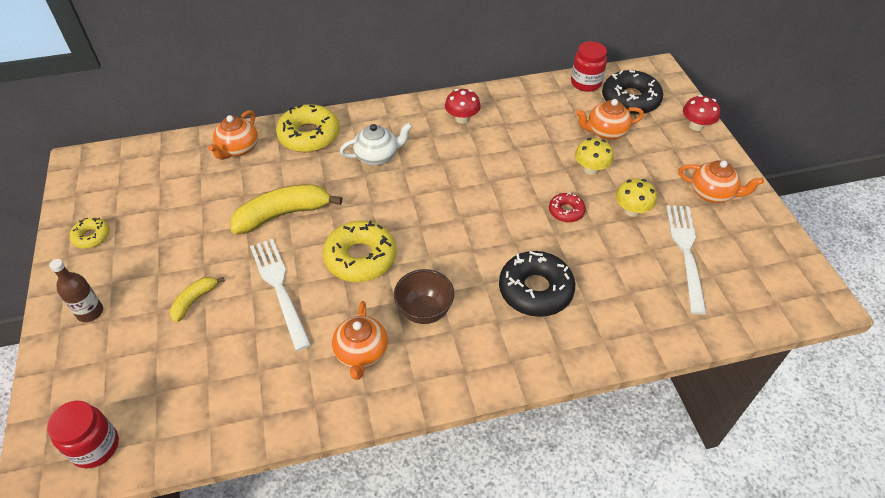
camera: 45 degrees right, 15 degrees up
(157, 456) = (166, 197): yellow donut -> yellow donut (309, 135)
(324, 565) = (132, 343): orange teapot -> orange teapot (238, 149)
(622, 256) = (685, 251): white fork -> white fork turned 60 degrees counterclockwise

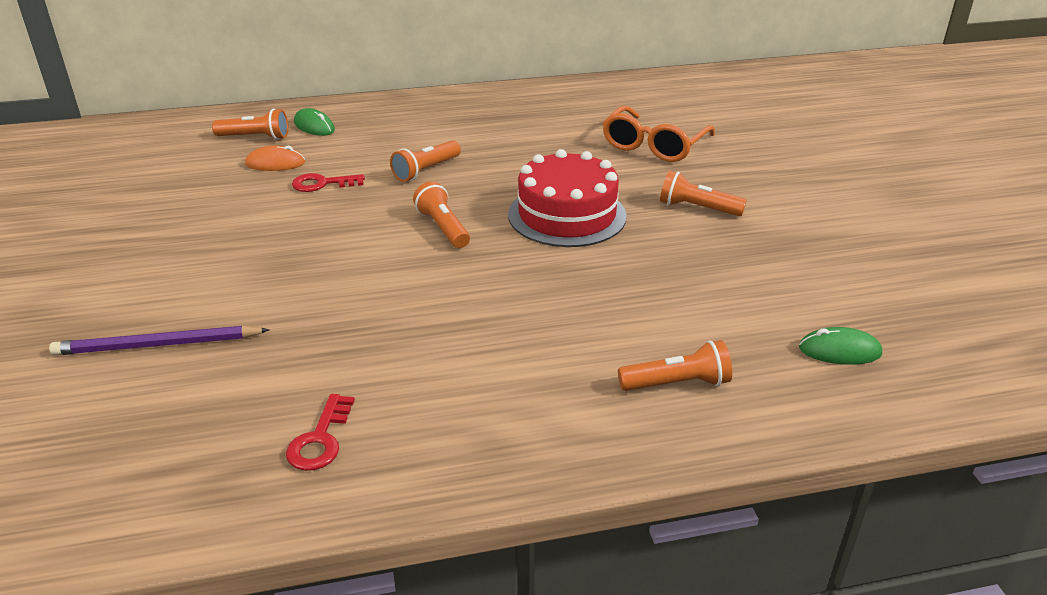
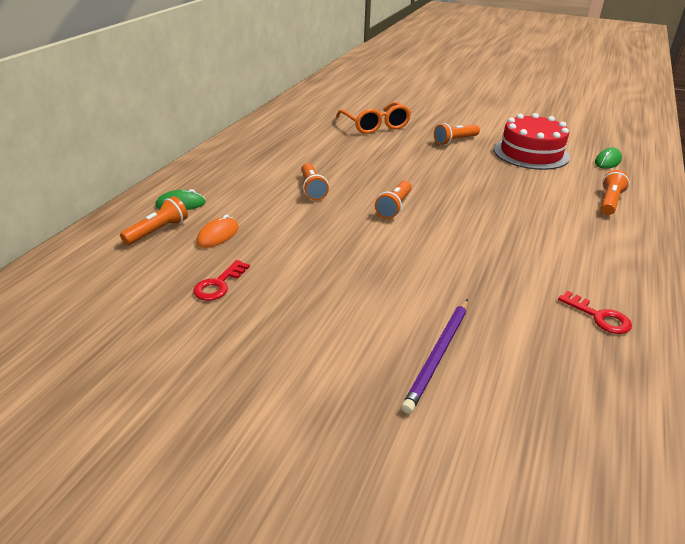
camera: 55 degrees left, 0 degrees up
(323, 184) = (279, 227): red key -> red key (218, 284)
(443, 227) = (394, 207): orange flashlight -> orange flashlight turned 75 degrees counterclockwise
(567, 215) = (423, 170): red cake -> red cake (531, 153)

-- Work request --
Exactly and only the lines from the line containing "(443, 227) = (394, 207): orange" through the final line of the records above must be returned.

-- Result --
(443, 227) = (394, 207): orange flashlight -> orange flashlight turned 75 degrees counterclockwise
(567, 215) = (423, 170): red cake -> red cake (531, 153)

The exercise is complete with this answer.